**THE TASK**
Return the lines of the data below, from the one containing "Someone carried the Schraubenzieher" through the very last, exactly and with both ends included; no pictures.

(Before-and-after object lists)
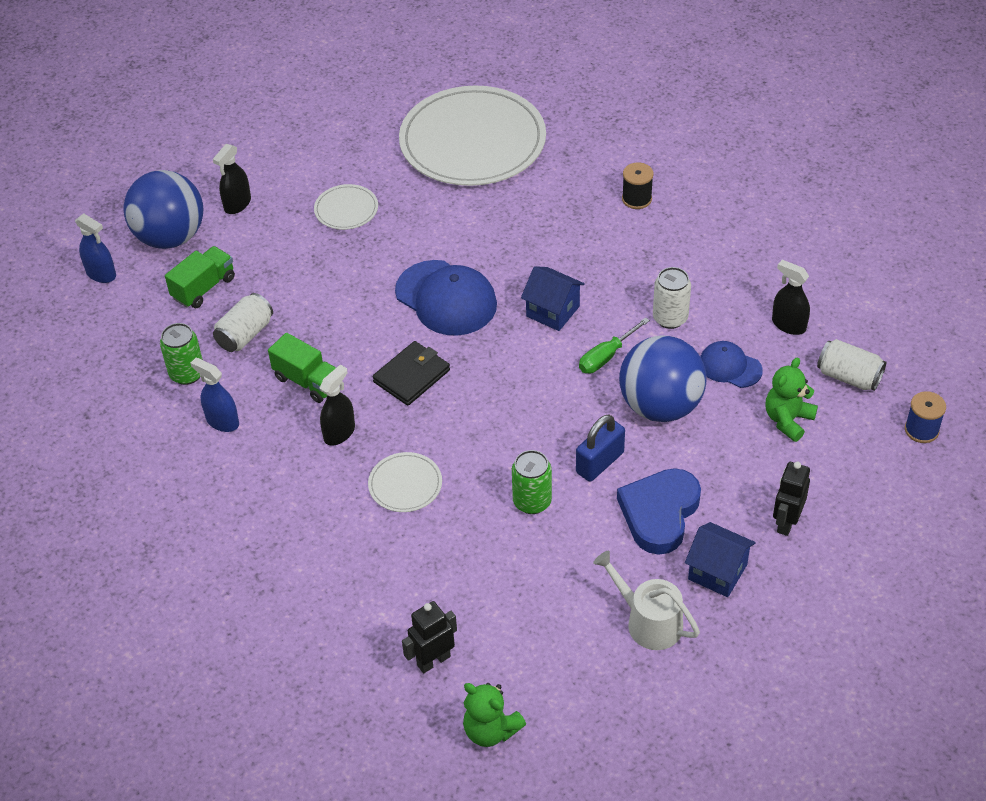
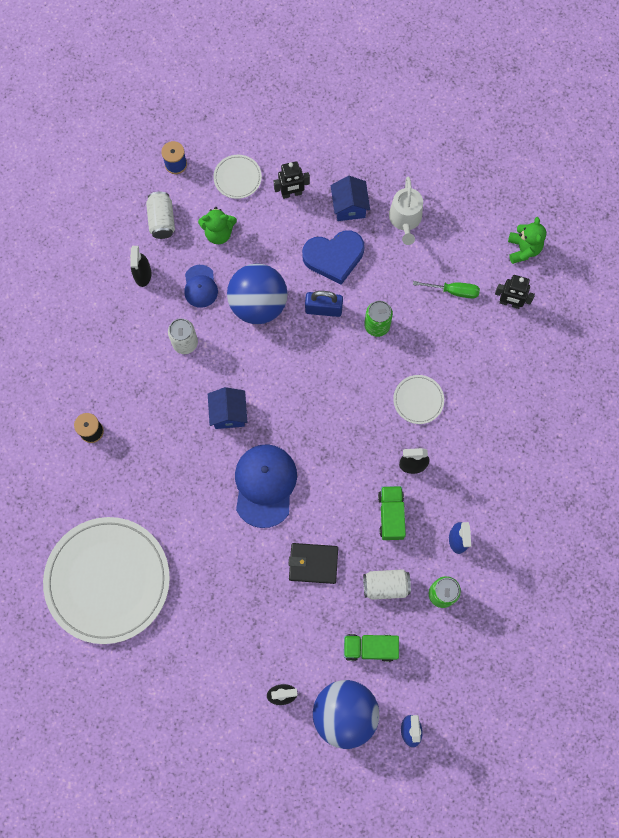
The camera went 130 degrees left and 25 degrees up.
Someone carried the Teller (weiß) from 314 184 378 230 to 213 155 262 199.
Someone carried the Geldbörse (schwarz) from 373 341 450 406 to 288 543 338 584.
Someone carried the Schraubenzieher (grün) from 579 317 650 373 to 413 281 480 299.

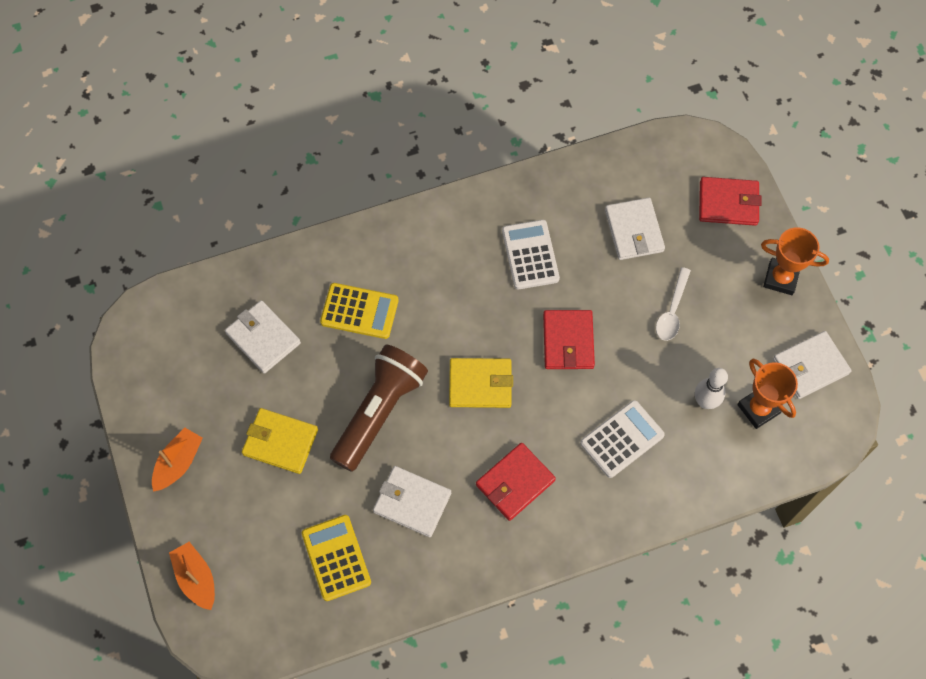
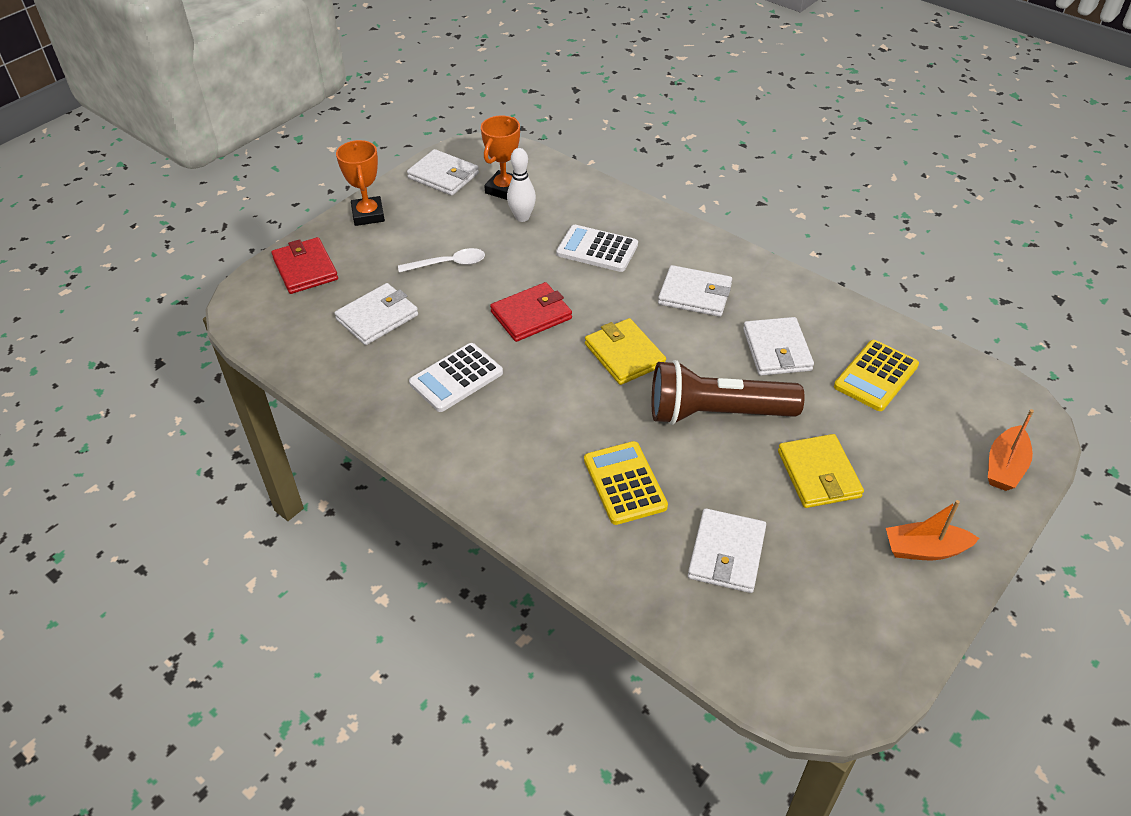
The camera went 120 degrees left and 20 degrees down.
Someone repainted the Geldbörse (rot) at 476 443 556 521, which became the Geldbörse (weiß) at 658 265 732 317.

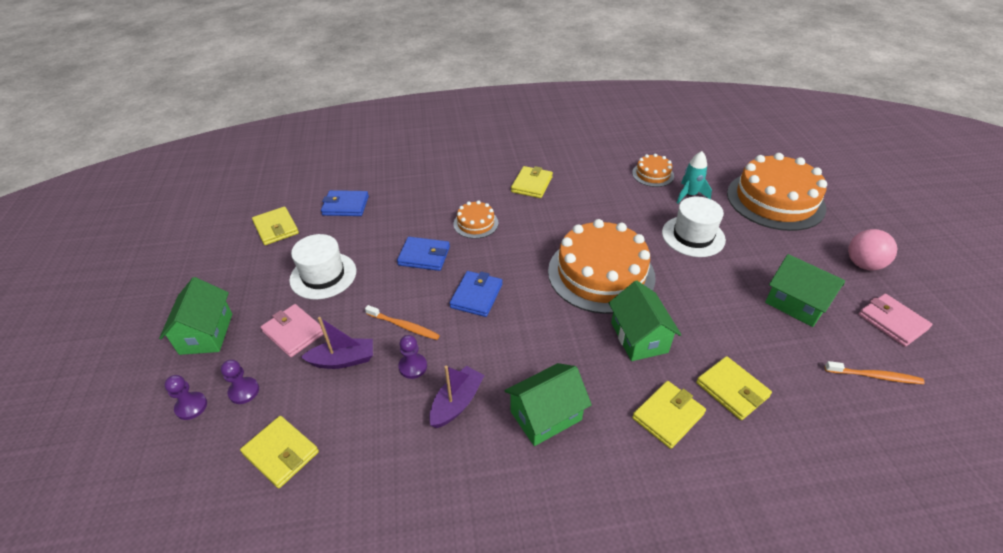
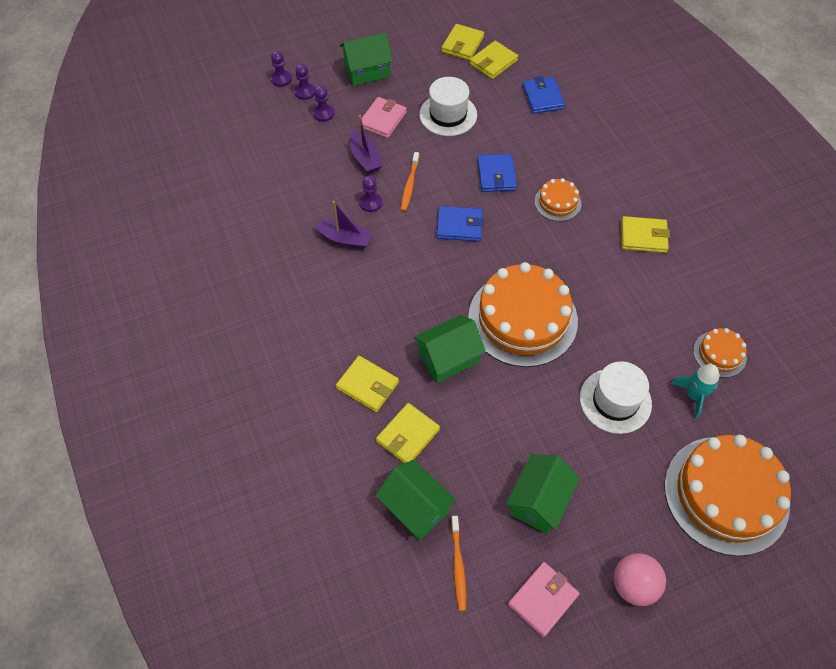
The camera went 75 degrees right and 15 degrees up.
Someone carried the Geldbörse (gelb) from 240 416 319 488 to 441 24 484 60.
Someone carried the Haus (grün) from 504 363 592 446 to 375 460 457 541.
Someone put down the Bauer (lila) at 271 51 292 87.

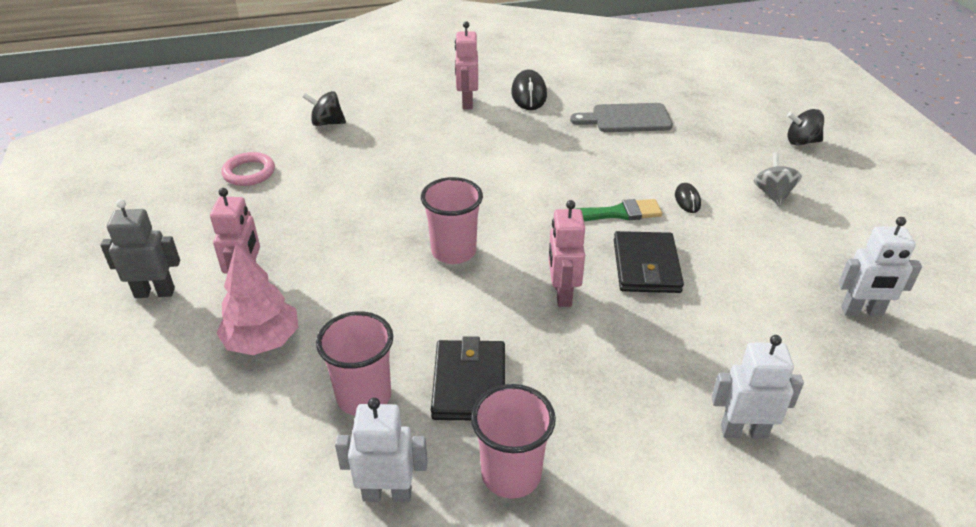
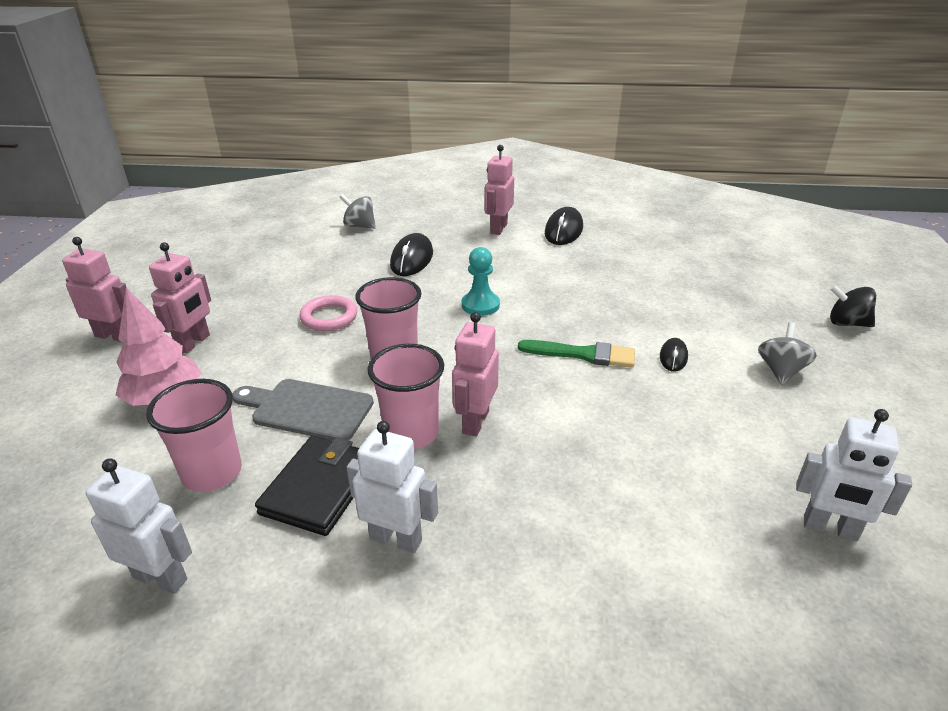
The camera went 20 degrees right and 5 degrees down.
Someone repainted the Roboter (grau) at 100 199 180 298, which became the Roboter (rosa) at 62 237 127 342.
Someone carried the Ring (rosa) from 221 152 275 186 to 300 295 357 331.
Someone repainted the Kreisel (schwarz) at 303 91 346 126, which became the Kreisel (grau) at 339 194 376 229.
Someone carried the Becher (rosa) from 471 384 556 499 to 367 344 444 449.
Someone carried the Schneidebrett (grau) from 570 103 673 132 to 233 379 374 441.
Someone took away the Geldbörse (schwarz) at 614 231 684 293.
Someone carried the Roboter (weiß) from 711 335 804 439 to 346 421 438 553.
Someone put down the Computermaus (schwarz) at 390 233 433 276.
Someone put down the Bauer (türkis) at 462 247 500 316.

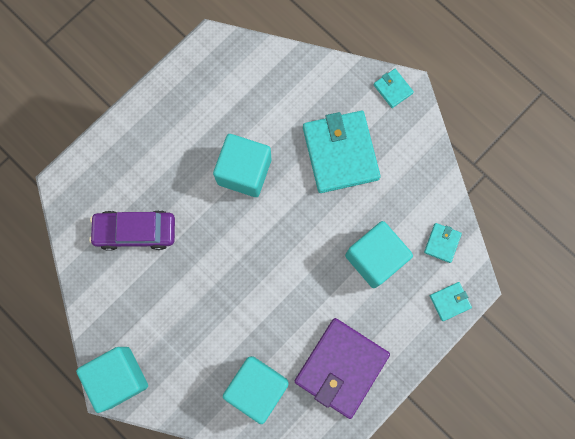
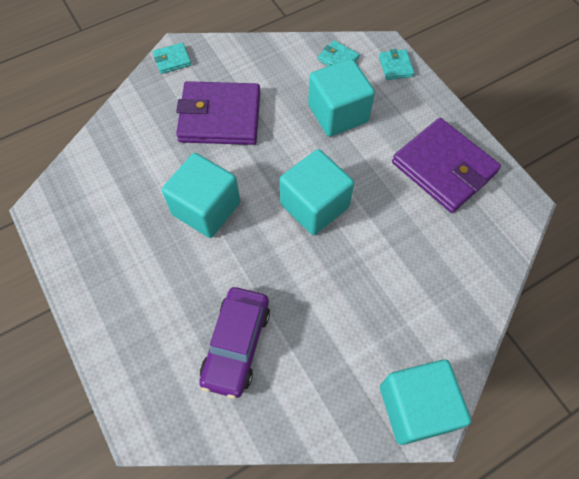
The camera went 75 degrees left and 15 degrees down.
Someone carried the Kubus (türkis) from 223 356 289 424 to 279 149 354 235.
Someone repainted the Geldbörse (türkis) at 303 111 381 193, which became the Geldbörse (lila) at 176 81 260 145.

**ANSWER TO THE EXERCISE**
Someone carried the Schraubenzieher (grün) from 579 317 650 373 to 413 281 480 299.

The camera went 120 degrees left and 20 degrees down.
Someone repainted the Geldbörse (rot) at 476 443 556 521, which became the Geldbörse (weiß) at 658 265 732 317.

The camera went 75 degrees right and 15 degrees up.
Someone carried the Geldbörse (gelb) from 240 416 319 488 to 441 24 484 60.
Someone carried the Haus (grün) from 504 363 592 446 to 375 460 457 541.
Someone put down the Bauer (lila) at 271 51 292 87.

The camera went 20 degrees right and 5 degrees down.
Someone repainted the Roboter (grau) at 100 199 180 298, which became the Roboter (rosa) at 62 237 127 342.
Someone carried the Ring (rosa) from 221 152 275 186 to 300 295 357 331.
Someone repainted the Kreisel (schwarz) at 303 91 346 126, which became the Kreisel (grau) at 339 194 376 229.
Someone carried the Becher (rosa) from 471 384 556 499 to 367 344 444 449.
Someone carried the Schneidebrett (grau) from 570 103 673 132 to 233 379 374 441.
Someone took away the Geldbörse (schwarz) at 614 231 684 293.
Someone carried the Roboter (weiß) from 711 335 804 439 to 346 421 438 553.
Someone put down the Computermaus (schwarz) at 390 233 433 276.
Someone put down the Bauer (türkis) at 462 247 500 316.

The camera went 75 degrees left and 15 degrees down.
Someone carried the Kubus (türkis) from 223 356 289 424 to 279 149 354 235.
Someone repainted the Geldbörse (türkis) at 303 111 381 193, which became the Geldbörse (lila) at 176 81 260 145.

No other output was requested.